• PROBLEM DETAILS: Please give an exact printout of the records, without any pictures.

(Before-and-after object listings)
──────────
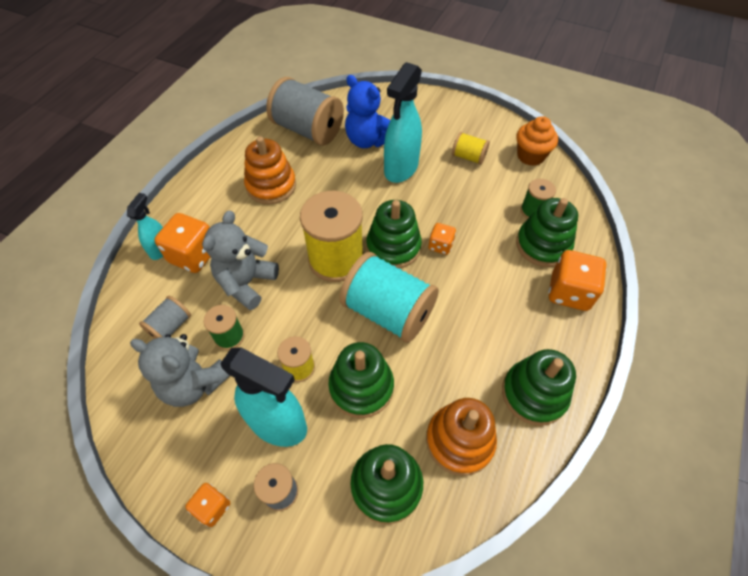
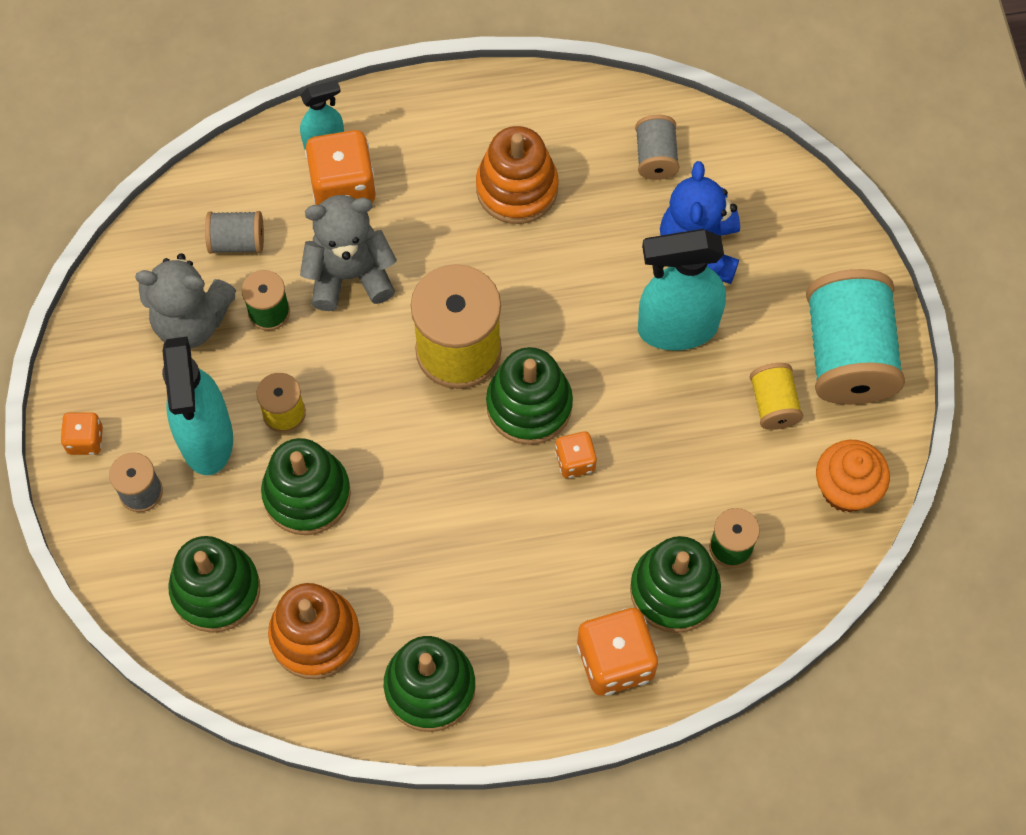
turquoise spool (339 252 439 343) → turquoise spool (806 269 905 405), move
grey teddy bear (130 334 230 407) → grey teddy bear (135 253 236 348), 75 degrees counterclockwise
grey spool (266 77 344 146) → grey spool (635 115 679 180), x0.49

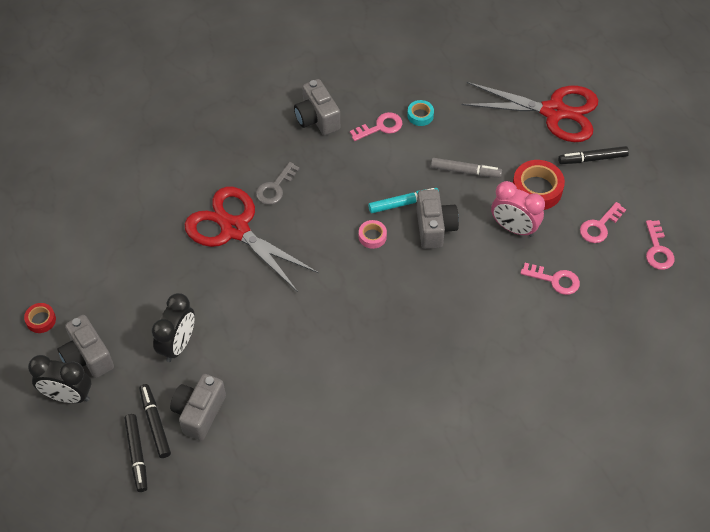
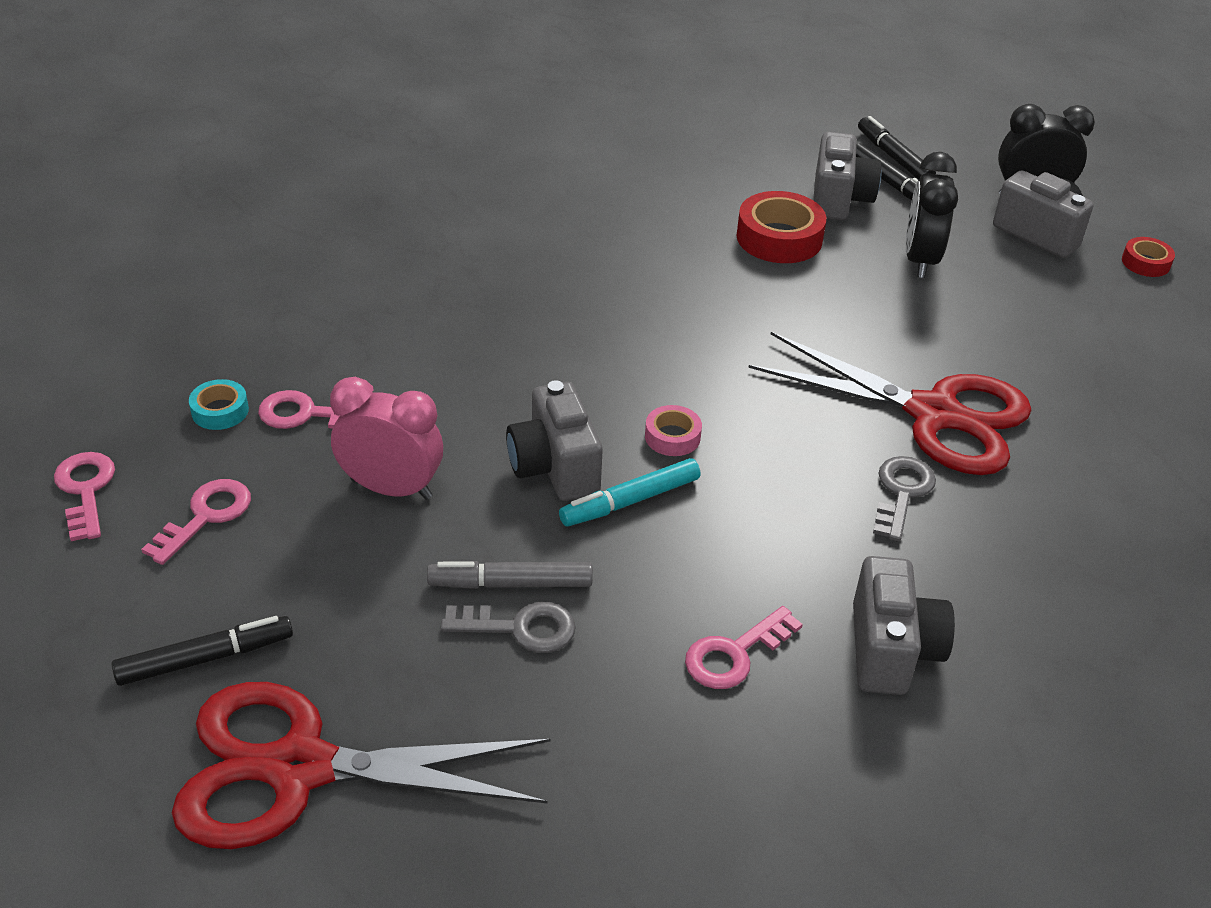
- → grey key (441 602 576 653)
turquoise tape (407 100 434 126) → turquoise tape (189 379 249 430), move
red tape (513 160 565 210) → red tape (736 191 826 263), move
grey camera (294 79 340 135) → grey camera (853 556 955 695), 45 degrees clockwise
──────────
• FINAL ANSWER:
turquoise spool (339 252 439 343) → turquoise spool (806 269 905 405), move
grey teddy bear (130 334 230 407) → grey teddy bear (135 253 236 348), 75 degrees counterclockwise
grey spool (266 77 344 146) → grey spool (635 115 679 180), x0.49

- → grey key (441 602 576 653)
turquoise tape (407 100 434 126) → turquoise tape (189 379 249 430), move
red tape (513 160 565 210) → red tape (736 191 826 263), move
grey camera (294 79 340 135) → grey camera (853 556 955 695), 45 degrees clockwise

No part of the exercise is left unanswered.